*EXERCISE DIRECTIONS*
Copy out the records again. Change nothing.
=====
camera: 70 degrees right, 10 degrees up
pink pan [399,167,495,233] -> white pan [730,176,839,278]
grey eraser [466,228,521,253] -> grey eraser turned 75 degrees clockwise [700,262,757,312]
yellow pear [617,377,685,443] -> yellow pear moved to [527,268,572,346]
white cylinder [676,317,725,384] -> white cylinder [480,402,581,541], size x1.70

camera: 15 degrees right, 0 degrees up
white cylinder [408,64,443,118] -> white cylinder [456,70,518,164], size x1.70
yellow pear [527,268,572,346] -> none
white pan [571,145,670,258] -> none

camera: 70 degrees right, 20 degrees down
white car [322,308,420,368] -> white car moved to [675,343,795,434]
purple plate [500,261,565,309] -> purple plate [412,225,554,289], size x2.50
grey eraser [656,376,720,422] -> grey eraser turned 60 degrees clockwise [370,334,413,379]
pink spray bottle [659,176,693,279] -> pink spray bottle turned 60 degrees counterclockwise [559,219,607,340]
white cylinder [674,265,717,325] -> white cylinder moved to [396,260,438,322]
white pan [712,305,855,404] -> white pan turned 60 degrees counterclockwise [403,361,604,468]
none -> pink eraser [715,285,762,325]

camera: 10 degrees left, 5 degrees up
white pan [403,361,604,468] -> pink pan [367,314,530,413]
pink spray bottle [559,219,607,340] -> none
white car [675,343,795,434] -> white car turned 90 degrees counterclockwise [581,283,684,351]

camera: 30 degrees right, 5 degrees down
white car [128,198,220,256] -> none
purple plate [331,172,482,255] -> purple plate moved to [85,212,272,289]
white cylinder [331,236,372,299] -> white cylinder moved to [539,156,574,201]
=====
*ANSWER BOX*
camera: 70 degrees right, 10 degrees up
pink pan [399,167,495,233] -> white pan [730,176,839,278]
grey eraser [466,228,521,253] -> grey eraser turned 75 degrees clockwise [700,262,757,312]
yellow pear [617,377,685,443] -> yellow pear moved to [527,268,572,346]
white cylinder [676,317,725,384] -> white cylinder [480,402,581,541], size x1.70

camera: 15 degrees right, 0 degrees up
white cylinder [408,64,443,118] -> white cylinder [456,70,518,164], size x1.70
yellow pear [527,268,572,346] -> none
white pan [571,145,670,258] -> none

camera: 70 degrees right, 20 degrees down
white car [322,308,420,368] -> white car moved to [675,343,795,434]
purple plate [500,261,565,309] -> purple plate [412,225,554,289], size x2.50
grey eraser [656,376,720,422] -> grey eraser turned 60 degrees clockwise [370,334,413,379]
pink spray bottle [659,176,693,279] -> pink spray bottle turned 60 degrees counterclockwise [559,219,607,340]
white cylinder [674,265,717,325] -> white cylinder moved to [396,260,438,322]
white pan [712,305,855,404] -> white pan turned 60 degrees counterclockwise [403,361,604,468]
none -> pink eraser [715,285,762,325]

camera: 10 degrees left, 5 degrees up
white pan [403,361,604,468] -> pink pan [367,314,530,413]
pink spray bottle [559,219,607,340] -> none
white car [675,343,795,434] -> white car turned 90 degrees counterclockwise [581,283,684,351]

camera: 30 degrees right, 5 degrees down
white car [128,198,220,256] -> none
purple plate [331,172,482,255] -> purple plate moved to [85,212,272,289]
white cylinder [331,236,372,299] -> white cylinder moved to [539,156,574,201]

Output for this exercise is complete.